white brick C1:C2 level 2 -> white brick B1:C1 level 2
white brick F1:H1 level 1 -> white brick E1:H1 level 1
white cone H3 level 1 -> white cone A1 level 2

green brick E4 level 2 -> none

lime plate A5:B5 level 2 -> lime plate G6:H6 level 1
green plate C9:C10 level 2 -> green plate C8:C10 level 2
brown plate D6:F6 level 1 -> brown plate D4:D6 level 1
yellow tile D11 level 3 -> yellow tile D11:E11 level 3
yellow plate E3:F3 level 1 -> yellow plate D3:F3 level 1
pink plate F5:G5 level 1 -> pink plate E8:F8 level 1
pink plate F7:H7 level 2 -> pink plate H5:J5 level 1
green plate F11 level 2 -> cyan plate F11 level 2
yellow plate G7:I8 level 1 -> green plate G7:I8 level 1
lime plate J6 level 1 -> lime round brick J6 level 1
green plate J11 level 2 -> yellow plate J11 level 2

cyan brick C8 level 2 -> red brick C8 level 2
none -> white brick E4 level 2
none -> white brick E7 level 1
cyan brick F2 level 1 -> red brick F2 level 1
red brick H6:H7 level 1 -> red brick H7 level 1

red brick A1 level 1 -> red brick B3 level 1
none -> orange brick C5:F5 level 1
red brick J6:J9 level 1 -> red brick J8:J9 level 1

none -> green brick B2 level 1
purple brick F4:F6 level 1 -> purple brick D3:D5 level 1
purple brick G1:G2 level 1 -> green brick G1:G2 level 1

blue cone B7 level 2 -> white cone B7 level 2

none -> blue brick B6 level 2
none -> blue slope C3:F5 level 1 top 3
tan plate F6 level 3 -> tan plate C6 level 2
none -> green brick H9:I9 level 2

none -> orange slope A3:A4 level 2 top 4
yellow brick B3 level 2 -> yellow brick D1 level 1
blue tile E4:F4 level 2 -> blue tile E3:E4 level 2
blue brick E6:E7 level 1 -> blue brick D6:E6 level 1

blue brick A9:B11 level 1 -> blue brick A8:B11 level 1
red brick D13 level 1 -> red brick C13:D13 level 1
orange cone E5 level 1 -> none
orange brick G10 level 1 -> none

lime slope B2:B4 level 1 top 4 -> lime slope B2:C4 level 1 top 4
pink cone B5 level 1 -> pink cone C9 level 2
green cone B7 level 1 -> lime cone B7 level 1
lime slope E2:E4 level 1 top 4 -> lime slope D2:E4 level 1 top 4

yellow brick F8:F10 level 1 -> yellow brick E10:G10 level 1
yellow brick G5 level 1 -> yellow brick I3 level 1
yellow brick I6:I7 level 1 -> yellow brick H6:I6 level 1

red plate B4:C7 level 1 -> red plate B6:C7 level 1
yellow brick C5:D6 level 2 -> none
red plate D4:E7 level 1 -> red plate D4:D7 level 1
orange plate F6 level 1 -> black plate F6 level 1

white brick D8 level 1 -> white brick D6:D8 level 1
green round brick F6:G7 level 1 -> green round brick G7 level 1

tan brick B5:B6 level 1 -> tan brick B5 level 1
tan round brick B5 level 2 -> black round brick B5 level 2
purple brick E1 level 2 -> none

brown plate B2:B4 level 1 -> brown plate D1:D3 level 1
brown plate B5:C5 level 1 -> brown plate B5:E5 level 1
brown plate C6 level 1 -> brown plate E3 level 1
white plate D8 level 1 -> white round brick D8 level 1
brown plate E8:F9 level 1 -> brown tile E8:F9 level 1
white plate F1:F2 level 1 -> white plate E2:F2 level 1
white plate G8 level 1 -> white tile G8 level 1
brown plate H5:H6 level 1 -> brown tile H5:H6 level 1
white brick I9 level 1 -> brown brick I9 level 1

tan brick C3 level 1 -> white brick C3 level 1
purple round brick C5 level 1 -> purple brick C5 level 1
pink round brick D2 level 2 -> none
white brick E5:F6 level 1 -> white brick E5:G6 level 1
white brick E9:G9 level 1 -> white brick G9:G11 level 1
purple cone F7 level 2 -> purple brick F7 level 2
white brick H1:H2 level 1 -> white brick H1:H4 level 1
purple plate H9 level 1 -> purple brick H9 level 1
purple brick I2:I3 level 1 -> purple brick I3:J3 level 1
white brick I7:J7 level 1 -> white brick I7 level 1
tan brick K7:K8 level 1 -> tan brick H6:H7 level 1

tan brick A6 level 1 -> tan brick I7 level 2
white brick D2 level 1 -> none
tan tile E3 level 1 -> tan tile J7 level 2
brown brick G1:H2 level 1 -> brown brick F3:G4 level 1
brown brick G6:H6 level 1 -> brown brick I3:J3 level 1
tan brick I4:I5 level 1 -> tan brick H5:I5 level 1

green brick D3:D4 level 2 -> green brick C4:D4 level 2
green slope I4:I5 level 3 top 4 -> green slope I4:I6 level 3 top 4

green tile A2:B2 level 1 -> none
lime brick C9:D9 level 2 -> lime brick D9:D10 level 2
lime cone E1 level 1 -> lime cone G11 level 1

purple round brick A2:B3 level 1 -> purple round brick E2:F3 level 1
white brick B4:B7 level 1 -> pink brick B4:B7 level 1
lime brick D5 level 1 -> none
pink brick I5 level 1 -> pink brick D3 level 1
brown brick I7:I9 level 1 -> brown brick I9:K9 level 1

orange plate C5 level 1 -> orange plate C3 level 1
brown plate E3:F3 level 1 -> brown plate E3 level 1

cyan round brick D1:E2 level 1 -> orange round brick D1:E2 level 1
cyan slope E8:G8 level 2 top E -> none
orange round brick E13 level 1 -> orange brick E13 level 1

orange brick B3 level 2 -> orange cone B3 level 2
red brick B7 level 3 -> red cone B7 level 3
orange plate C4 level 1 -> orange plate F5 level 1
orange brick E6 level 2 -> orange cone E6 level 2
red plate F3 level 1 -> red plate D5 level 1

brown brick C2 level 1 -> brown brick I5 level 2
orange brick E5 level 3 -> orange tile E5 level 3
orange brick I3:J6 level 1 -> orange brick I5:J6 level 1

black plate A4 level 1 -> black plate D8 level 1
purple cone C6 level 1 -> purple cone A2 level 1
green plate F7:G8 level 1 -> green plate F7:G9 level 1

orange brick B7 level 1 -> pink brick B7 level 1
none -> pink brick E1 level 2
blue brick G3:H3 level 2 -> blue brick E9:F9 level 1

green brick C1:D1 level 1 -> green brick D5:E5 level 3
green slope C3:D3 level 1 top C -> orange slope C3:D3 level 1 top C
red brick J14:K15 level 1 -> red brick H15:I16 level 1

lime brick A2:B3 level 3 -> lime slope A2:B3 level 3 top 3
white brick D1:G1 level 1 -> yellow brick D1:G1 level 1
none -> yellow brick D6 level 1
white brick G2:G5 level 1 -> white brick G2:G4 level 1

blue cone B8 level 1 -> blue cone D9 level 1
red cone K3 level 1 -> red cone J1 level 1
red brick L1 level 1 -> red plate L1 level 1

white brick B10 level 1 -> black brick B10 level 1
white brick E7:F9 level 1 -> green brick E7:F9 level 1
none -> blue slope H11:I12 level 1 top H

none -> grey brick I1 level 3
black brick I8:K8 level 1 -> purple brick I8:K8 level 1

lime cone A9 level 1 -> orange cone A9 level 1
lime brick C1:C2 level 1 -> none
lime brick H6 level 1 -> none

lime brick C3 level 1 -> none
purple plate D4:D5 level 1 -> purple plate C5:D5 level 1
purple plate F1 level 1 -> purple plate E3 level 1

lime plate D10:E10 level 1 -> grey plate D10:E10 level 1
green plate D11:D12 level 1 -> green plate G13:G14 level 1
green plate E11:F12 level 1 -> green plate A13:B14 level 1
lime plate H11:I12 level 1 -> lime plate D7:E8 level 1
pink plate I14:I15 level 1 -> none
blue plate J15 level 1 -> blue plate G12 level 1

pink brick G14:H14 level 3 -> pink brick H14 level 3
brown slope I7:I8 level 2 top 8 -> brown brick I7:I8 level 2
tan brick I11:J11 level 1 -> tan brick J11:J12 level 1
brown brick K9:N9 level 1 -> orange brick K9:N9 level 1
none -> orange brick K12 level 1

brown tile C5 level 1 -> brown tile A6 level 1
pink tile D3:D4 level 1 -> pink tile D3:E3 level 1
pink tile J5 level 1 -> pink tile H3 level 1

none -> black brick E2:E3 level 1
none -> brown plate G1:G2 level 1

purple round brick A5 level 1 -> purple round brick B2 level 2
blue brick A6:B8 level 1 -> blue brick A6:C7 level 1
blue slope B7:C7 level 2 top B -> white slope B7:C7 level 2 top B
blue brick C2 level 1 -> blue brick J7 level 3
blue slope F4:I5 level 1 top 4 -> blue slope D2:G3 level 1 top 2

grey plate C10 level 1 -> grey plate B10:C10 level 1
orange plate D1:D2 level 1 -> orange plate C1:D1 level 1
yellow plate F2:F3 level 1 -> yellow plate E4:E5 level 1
——————
- [What the exercise asks]
Repeat every line exactly, starting with the first line of the entries, and stop once the line containing "cyan brick F2 level 1 -> red brick F2 level 1" has been given.

- [Answer below]
white brick C1:C2 level 2 -> white brick B1:C1 level 2
white brick F1:H1 level 1 -> white brick E1:H1 level 1
white cone H3 level 1 -> white cone A1 level 2

green brick E4 level 2 -> none

lime plate A5:B5 level 2 -> lime plate G6:H6 level 1
green plate C9:C10 level 2 -> green plate C8:C10 level 2
brown plate D6:F6 level 1 -> brown plate D4:D6 level 1
yellow tile D11 level 3 -> yellow tile D11:E11 level 3
yellow plate E3:F3 level 1 -> yellow plate D3:F3 level 1
pink plate F5:G5 level 1 -> pink plate E8:F8 level 1
pink plate F7:H7 level 2 -> pink plate H5:J5 level 1
green plate F11 level 2 -> cyan plate F11 level 2
yellow plate G7:I8 level 1 -> green plate G7:I8 level 1
lime plate J6 level 1 -> lime round brick J6 level 1
green plate J11 level 2 -> yellow plate J11 level 2

cyan brick C8 level 2 -> red brick C8 level 2
none -> white brick E4 level 2
none -> white brick E7 level 1
cyan brick F2 level 1 -> red brick F2 level 1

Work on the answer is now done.